- [EXERCISE DIRECTIONS]: Every line of the listing below is to be duplicated exactly, with the pictures left out.

- [DATASET EXTRACT]:
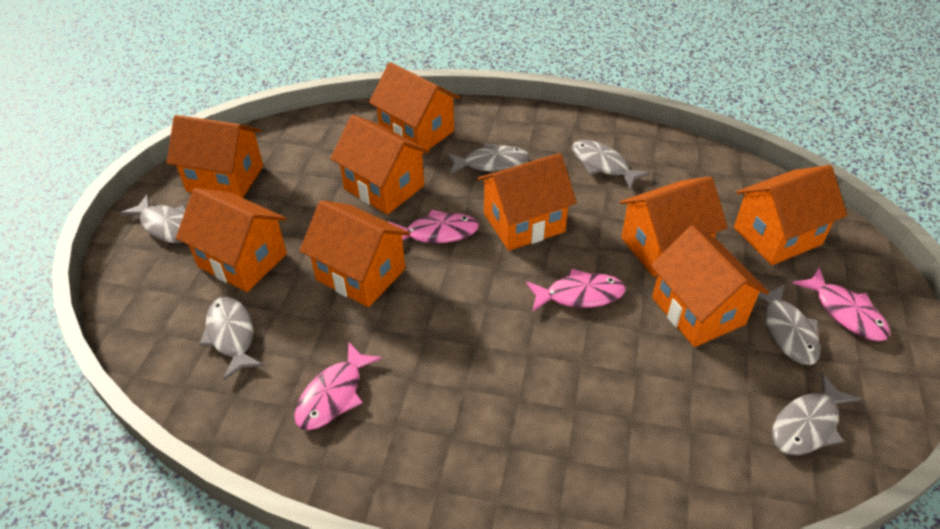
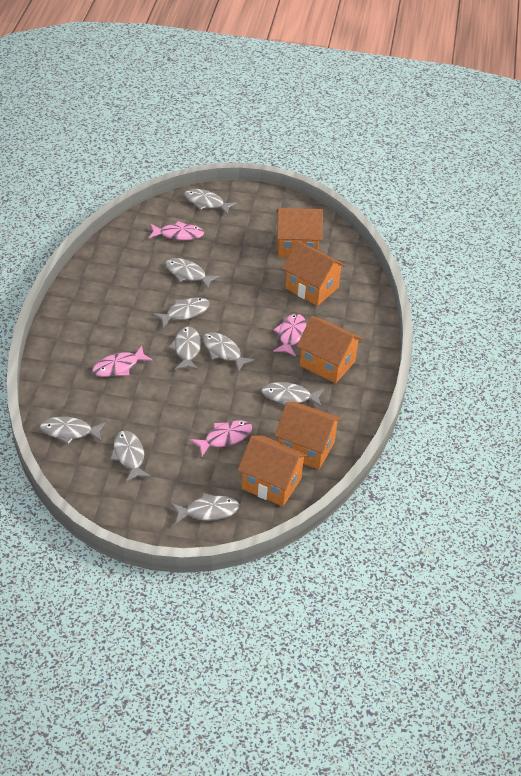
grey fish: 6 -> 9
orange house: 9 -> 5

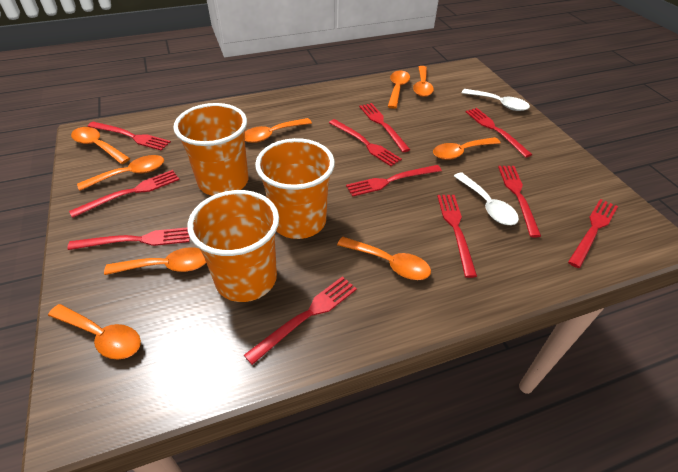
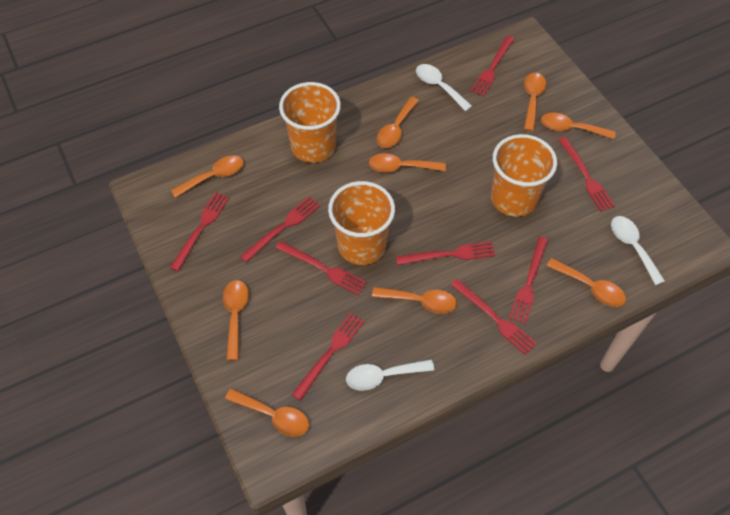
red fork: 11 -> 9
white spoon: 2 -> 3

- [ANSWER BELOW]:
grey fish: 6 -> 9
orange house: 9 -> 5

red fork: 11 -> 9
white spoon: 2 -> 3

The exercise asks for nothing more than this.